[Exercise]
Only one stretch of the data is wanted: the line containing "SW3: switch (5V, RESET) -> button (5V, RESET)", the line containing "IC5: NOT 74HC04", and every line between them, copied exactly.

Top of Stored data

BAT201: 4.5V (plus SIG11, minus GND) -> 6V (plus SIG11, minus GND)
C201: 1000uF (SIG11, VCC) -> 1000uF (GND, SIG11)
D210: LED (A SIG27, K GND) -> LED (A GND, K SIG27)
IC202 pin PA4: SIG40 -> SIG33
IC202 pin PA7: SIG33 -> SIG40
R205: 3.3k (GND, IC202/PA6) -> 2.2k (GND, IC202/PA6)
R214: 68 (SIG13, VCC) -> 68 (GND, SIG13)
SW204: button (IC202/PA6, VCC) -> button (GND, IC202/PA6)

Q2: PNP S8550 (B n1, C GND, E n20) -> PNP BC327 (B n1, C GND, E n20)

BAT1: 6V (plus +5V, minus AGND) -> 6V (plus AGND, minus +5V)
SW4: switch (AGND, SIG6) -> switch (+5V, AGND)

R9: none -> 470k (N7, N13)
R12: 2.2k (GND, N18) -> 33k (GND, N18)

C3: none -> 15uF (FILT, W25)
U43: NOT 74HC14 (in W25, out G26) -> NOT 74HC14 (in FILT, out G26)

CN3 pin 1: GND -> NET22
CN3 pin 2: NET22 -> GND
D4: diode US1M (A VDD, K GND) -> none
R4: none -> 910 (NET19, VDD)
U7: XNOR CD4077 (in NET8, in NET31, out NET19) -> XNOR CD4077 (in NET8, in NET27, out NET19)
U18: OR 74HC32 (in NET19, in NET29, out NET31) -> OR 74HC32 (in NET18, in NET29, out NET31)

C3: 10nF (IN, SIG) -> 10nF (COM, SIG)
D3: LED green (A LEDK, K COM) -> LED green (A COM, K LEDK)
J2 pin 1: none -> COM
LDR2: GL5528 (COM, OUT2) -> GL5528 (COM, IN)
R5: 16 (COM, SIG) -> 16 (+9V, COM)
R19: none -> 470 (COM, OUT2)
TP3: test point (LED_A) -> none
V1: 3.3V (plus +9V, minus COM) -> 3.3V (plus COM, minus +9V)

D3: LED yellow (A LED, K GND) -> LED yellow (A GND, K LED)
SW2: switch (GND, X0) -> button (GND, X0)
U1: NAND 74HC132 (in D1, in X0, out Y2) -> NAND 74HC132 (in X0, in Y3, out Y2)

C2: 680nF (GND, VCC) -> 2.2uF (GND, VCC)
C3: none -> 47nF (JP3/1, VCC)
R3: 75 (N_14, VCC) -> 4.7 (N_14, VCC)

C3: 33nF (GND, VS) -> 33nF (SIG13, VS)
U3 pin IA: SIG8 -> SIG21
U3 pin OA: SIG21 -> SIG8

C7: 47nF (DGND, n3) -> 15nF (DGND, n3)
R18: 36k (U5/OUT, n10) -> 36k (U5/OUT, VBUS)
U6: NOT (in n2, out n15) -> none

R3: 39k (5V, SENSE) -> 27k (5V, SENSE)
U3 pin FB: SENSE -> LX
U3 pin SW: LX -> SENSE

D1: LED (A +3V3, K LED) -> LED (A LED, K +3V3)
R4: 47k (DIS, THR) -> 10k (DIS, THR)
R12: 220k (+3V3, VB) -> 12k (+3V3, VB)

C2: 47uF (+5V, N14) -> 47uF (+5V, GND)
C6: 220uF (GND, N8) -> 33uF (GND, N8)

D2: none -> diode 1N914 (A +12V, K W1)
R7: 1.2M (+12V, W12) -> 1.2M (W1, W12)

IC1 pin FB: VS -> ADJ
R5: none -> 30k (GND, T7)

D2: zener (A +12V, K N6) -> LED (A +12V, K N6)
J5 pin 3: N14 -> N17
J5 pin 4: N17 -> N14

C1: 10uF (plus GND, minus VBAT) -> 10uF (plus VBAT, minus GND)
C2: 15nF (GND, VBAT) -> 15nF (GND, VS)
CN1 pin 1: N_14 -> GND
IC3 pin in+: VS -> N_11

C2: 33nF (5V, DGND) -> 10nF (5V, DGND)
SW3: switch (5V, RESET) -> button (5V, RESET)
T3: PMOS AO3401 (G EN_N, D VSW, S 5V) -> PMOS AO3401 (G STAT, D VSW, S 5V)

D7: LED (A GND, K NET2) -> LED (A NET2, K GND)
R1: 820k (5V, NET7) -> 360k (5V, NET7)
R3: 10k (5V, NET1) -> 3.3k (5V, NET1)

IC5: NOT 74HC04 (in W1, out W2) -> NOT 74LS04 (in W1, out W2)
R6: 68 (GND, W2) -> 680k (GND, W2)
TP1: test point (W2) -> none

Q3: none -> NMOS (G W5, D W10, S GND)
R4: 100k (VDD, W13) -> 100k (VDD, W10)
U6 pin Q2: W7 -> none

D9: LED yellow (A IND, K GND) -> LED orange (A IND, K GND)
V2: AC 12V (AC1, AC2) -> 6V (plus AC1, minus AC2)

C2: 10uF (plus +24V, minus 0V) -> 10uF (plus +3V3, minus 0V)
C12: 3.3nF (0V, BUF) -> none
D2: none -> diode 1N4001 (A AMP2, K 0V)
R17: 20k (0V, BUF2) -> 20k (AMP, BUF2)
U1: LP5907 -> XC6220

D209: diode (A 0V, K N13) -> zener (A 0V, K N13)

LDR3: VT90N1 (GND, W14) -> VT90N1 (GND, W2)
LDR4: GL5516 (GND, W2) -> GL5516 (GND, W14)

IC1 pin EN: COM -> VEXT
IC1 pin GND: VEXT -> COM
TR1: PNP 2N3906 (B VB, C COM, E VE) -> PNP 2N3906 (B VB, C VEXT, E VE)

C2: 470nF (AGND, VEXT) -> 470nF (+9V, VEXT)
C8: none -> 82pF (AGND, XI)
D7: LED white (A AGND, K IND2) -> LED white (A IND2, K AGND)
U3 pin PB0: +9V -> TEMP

Bottom of Stored data

[Answer section]
SW3: switch (5V, RESET) -> button (5V, RESET)
T3: PMOS AO3401 (G EN_N, D VSW, S 5V) -> PMOS AO3401 (G STAT, D VSW, S 5V)

D7: LED (A GND, K NET2) -> LED (A NET2, K GND)
R1: 820k (5V, NET7) -> 360k (5V, NET7)
R3: 10k (5V, NET1) -> 3.3k (5V, NET1)

IC5: NOT 74HC04 (in W1, out W2) -> NOT 74LS04 (in W1, out W2)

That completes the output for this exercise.